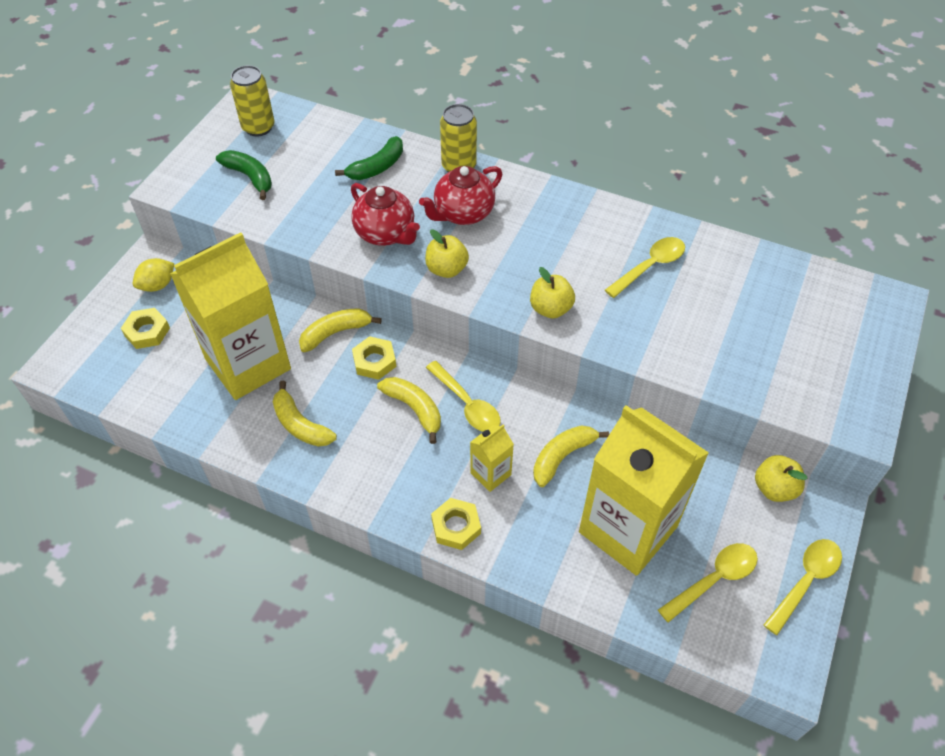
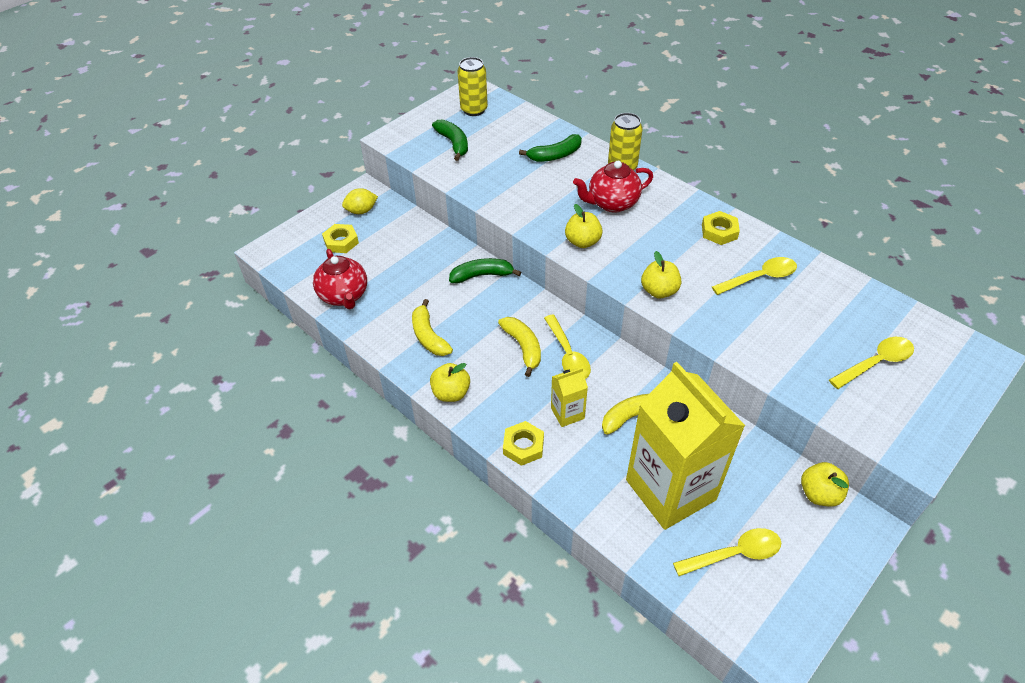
camera: 20 degrees right, 5 degrees down
(248, 364) = (406, 282): yellow carton -> none
(335, 333) = (482, 275): yellow banana -> green banana
(352, 487) = (451, 393): none -> yellow apple
(374, 361) = (504, 304): yellow nut -> yellow nut (719, 231)
(386, 234) = (543, 205): red teapot -> red teapot (344, 296)
(805, 581) = (821, 581): yellow spoon -> yellow spoon (875, 363)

**WORK TASK**
Leave the pictures out and output the rest of the listing exactly.

**TASK RESPONSE**
camera: 20 degrees right, 5 degrees down
(248, 364) = (406, 282): yellow carton -> none
(335, 333) = (482, 275): yellow banana -> green banana
(352, 487) = (451, 393): none -> yellow apple
(374, 361) = (504, 304): yellow nut -> yellow nut (719, 231)
(386, 234) = (543, 205): red teapot -> red teapot (344, 296)
(805, 581) = (821, 581): yellow spoon -> yellow spoon (875, 363)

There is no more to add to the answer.